* WHAT THE EXERCISE ASKS
All lines from the one containing "(150, 254) = (139, 409): yellow" down to the one containing "(280, 463) = (407, 473): none -> yellow pawn", both ends included, are to be given again exactly; omit the rest of the listing below.

* DATA RECORDS
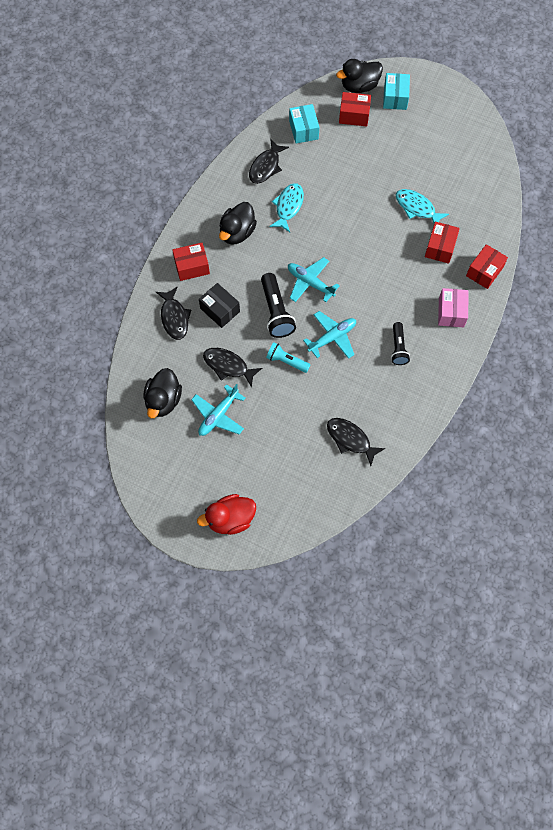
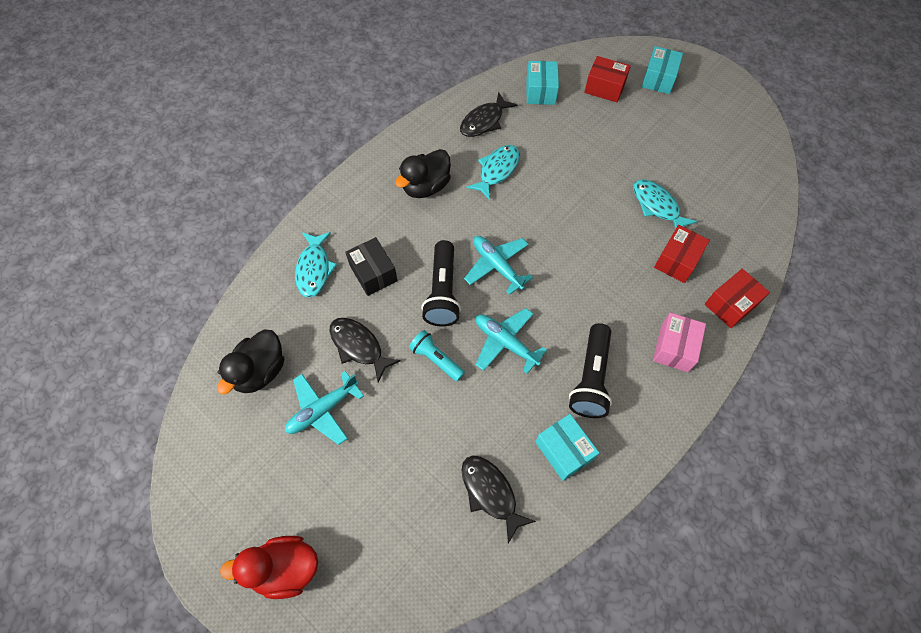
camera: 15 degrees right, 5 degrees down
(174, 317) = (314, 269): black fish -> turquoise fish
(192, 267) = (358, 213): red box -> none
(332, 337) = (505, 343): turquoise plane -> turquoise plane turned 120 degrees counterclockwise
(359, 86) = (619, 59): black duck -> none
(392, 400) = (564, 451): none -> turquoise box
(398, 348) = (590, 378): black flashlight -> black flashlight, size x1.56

* * *

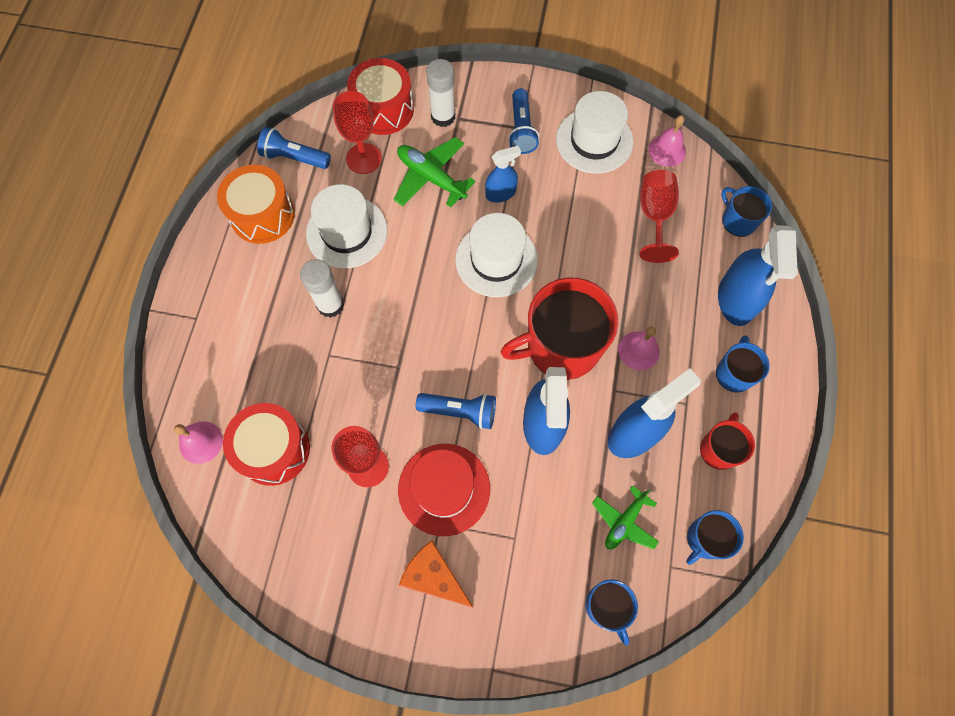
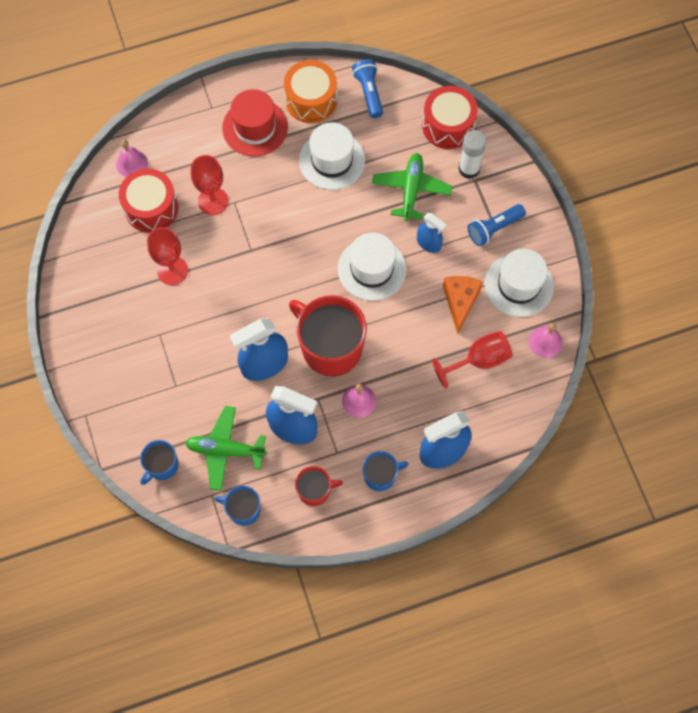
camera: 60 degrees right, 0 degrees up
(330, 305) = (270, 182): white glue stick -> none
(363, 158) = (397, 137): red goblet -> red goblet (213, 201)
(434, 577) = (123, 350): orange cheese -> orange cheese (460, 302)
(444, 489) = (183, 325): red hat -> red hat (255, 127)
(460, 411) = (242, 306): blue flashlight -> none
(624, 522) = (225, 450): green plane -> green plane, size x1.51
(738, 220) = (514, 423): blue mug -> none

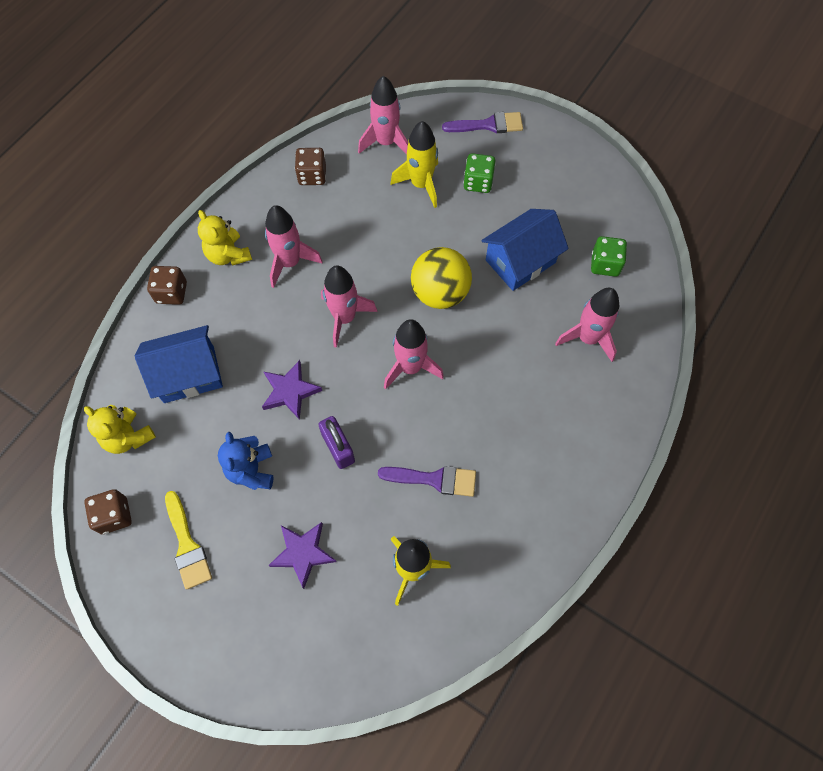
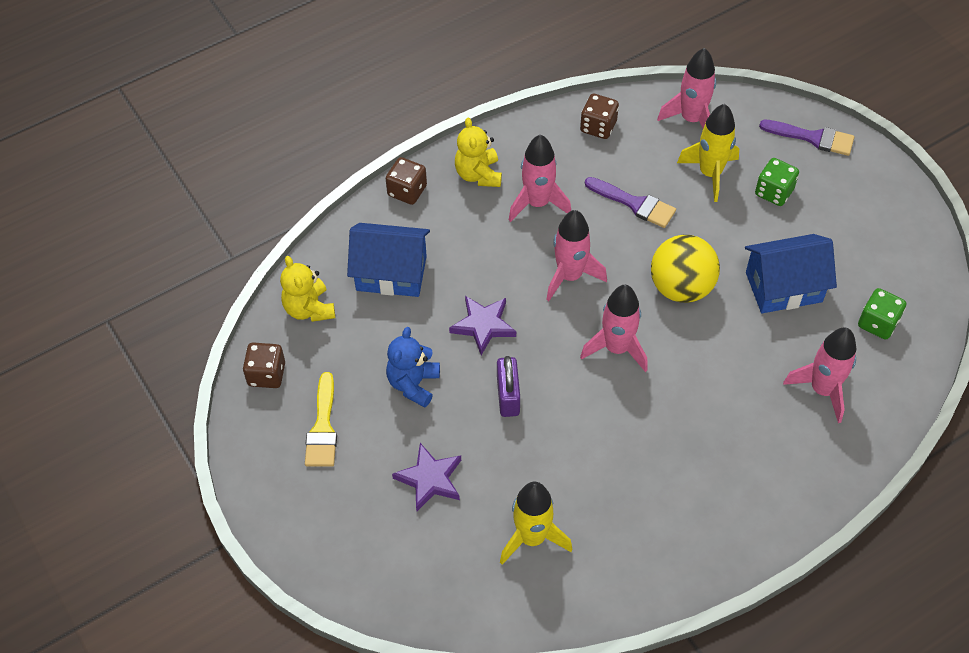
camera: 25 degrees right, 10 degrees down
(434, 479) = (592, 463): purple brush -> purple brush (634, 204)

---

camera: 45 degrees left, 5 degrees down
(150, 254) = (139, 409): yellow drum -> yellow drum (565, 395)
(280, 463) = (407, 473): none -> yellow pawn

* EXPECTED OUTPUT
(150, 254) = (139, 409): yellow drum -> yellow drum (565, 395)
(280, 463) = (407, 473): none -> yellow pawn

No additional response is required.